(Stored records)

****

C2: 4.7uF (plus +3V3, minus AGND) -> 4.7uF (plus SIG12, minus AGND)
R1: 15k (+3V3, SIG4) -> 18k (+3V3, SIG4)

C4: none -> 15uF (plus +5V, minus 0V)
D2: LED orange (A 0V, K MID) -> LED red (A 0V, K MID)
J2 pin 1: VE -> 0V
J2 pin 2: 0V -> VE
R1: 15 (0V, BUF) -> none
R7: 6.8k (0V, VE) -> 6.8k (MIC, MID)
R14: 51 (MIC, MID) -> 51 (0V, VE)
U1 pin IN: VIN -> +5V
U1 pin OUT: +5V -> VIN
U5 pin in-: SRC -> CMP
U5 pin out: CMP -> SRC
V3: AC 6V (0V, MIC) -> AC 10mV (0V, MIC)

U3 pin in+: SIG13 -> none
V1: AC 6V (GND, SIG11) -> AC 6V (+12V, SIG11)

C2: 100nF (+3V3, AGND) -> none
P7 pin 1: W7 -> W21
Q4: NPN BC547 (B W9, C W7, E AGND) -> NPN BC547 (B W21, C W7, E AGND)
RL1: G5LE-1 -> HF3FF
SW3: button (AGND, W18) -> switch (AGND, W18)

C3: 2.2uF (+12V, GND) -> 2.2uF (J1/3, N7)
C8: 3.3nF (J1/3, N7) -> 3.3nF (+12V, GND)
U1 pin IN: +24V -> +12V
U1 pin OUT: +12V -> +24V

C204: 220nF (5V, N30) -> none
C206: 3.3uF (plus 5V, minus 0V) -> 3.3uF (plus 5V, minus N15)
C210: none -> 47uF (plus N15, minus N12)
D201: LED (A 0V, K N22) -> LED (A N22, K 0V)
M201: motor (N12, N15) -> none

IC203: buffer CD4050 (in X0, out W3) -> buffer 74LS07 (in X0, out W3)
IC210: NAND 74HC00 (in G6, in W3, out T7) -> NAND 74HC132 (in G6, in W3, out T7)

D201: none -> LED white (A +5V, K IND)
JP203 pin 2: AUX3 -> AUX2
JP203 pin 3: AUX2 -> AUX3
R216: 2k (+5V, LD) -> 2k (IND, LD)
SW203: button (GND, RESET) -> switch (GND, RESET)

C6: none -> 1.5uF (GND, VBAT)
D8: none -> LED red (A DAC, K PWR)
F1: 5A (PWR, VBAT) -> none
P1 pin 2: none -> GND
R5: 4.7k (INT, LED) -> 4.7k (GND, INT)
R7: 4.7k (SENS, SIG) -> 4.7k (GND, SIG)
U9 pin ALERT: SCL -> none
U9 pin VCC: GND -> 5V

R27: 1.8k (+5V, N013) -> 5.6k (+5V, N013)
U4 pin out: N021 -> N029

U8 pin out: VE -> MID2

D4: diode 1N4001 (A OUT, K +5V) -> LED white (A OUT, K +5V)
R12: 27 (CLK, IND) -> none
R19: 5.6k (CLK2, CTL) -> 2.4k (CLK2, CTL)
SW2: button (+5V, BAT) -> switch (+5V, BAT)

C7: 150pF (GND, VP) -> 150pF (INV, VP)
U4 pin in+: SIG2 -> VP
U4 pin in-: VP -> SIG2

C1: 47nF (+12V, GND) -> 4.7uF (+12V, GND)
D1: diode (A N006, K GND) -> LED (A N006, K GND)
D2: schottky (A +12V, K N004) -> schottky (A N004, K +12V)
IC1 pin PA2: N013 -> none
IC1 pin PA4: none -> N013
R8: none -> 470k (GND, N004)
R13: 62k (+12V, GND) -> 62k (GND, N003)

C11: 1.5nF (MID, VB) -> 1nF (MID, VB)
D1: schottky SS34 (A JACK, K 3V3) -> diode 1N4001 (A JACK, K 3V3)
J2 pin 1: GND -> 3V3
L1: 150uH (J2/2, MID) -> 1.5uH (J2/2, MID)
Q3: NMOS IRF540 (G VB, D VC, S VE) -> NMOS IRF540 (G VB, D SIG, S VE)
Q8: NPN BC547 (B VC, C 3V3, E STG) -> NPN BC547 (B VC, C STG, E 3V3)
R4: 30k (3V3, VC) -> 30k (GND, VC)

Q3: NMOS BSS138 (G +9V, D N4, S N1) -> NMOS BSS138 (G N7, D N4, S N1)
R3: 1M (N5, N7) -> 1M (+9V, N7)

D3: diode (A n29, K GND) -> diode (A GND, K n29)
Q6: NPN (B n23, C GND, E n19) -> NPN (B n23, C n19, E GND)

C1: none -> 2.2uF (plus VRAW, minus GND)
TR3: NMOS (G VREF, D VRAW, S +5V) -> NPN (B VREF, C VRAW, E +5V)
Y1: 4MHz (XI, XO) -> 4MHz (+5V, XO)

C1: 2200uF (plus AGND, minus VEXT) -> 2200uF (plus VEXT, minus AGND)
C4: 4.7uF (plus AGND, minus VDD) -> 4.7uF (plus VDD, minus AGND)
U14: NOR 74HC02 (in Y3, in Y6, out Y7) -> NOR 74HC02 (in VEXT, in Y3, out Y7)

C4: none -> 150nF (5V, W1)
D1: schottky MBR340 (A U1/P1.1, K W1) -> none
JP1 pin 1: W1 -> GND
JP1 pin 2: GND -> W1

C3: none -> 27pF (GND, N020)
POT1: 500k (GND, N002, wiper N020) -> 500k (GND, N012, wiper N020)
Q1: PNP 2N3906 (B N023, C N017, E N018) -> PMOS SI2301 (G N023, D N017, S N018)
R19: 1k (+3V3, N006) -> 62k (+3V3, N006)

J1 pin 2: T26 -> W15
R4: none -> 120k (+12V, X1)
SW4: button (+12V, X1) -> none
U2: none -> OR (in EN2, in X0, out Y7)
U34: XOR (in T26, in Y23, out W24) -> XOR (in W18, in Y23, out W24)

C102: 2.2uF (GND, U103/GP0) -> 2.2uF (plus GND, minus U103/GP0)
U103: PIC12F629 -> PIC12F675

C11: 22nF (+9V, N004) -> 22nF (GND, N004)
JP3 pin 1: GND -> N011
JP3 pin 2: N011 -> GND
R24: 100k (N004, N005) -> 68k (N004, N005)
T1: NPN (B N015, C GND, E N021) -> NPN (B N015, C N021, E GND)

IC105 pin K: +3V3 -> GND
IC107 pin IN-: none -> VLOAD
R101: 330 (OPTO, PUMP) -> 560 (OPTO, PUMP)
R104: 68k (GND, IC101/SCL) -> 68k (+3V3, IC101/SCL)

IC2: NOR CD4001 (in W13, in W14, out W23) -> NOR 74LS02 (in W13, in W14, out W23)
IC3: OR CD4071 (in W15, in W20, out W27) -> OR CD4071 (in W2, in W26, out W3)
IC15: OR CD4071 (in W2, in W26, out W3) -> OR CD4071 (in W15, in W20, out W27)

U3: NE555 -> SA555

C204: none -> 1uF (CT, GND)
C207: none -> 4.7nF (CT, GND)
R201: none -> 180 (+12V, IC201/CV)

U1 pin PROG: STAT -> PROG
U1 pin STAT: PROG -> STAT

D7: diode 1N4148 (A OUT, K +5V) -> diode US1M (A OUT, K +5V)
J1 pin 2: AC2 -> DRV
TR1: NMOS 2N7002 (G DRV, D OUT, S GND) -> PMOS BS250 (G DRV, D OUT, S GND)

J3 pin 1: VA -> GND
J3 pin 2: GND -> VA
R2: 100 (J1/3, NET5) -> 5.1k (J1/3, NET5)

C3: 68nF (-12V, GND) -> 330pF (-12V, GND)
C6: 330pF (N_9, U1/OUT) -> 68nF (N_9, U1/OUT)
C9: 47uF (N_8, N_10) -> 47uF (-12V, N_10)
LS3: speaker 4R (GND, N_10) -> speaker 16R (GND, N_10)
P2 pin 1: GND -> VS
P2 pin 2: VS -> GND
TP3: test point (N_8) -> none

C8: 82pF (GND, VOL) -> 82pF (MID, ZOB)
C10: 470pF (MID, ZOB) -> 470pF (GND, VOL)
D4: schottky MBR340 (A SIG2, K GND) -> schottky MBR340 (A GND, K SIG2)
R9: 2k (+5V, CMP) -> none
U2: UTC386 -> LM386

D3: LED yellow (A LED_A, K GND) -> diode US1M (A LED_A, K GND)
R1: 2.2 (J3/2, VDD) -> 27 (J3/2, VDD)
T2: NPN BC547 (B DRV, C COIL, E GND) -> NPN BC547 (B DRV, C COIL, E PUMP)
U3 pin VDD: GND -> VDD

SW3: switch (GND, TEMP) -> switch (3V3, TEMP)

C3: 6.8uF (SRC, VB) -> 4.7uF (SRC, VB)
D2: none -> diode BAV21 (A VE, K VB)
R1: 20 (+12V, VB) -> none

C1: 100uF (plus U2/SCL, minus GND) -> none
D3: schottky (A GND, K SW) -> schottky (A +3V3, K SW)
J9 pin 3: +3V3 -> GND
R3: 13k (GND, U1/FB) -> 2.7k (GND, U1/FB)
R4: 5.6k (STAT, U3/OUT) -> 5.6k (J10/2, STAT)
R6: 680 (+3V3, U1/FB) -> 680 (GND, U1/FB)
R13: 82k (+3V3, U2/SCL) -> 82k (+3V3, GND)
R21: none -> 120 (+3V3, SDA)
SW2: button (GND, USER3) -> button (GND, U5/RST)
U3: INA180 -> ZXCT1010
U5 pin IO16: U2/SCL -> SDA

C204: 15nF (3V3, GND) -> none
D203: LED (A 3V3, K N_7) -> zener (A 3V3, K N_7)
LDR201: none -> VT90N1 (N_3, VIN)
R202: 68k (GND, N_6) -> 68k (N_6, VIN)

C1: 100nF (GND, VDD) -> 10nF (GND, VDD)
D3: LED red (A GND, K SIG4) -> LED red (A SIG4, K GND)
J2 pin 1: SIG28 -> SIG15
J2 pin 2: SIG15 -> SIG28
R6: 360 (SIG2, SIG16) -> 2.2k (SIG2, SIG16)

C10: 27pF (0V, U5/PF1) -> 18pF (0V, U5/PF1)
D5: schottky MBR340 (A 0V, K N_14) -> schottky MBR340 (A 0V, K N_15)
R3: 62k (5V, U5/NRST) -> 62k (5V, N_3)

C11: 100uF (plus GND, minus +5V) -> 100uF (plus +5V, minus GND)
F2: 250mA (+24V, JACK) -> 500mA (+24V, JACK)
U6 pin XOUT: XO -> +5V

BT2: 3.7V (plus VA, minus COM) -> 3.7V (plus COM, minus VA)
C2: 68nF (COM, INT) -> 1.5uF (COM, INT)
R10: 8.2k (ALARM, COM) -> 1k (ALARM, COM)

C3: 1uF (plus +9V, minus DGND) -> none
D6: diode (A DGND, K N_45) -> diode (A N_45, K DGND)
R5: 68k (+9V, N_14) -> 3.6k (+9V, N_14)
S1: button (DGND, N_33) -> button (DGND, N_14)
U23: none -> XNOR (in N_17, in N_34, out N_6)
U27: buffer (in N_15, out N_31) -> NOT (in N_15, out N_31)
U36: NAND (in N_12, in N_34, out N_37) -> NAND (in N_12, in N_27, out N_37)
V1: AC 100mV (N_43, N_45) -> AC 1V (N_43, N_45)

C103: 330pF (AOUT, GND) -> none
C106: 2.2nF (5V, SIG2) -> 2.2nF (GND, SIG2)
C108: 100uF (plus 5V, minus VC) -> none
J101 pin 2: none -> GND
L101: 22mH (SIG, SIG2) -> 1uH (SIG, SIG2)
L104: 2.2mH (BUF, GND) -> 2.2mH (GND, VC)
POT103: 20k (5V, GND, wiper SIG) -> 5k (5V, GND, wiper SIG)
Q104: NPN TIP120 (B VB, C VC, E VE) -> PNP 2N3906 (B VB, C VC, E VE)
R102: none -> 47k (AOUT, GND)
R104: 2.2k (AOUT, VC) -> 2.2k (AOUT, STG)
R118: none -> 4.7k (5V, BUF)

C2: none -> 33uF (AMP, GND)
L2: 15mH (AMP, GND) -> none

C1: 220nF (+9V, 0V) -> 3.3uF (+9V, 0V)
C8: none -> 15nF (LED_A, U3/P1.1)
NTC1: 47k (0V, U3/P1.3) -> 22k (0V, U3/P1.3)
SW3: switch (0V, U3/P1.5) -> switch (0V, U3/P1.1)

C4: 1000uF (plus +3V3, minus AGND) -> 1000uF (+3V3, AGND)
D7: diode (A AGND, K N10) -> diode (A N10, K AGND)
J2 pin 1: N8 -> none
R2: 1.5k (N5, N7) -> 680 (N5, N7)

****

▸ **Exercise directions**
Retype exactly the lines of the data above that fall between the line with "C204: 220nF (5V, N30) -> none" and the line with "U4 pin out: N021 -> N029", inclusive, and add nothing.

▸ **Task result**
C204: 220nF (5V, N30) -> none
C206: 3.3uF (plus 5V, minus 0V) -> 3.3uF (plus 5V, minus N15)
C210: none -> 47uF (plus N15, minus N12)
D201: LED (A 0V, K N22) -> LED (A N22, K 0V)
M201: motor (N12, N15) -> none

IC203: buffer CD4050 (in X0, out W3) -> buffer 74LS07 (in X0, out W3)
IC210: NAND 74HC00 (in G6, in W3, out T7) -> NAND 74HC132 (in G6, in W3, out T7)

D201: none -> LED white (A +5V, K IND)
JP203 pin 2: AUX3 -> AUX2
JP203 pin 3: AUX2 -> AUX3
R216: 2k (+5V, LD) -> 2k (IND, LD)
SW203: button (GND, RESET) -> switch (GND, RESET)

C6: none -> 1.5uF (GND, VBAT)
D8: none -> LED red (A DAC, K PWR)
F1: 5A (PWR, VBAT) -> none
P1 pin 2: none -> GND
R5: 4.7k (INT, LED) -> 4.7k (GND, INT)
R7: 4.7k (SENS, SIG) -> 4.7k (GND, SIG)
U9 pin ALERT: SCL -> none
U9 pin VCC: GND -> 5V

R27: 1.8k (+5V, N013) -> 5.6k (+5V, N013)
U4 pin out: N021 -> N029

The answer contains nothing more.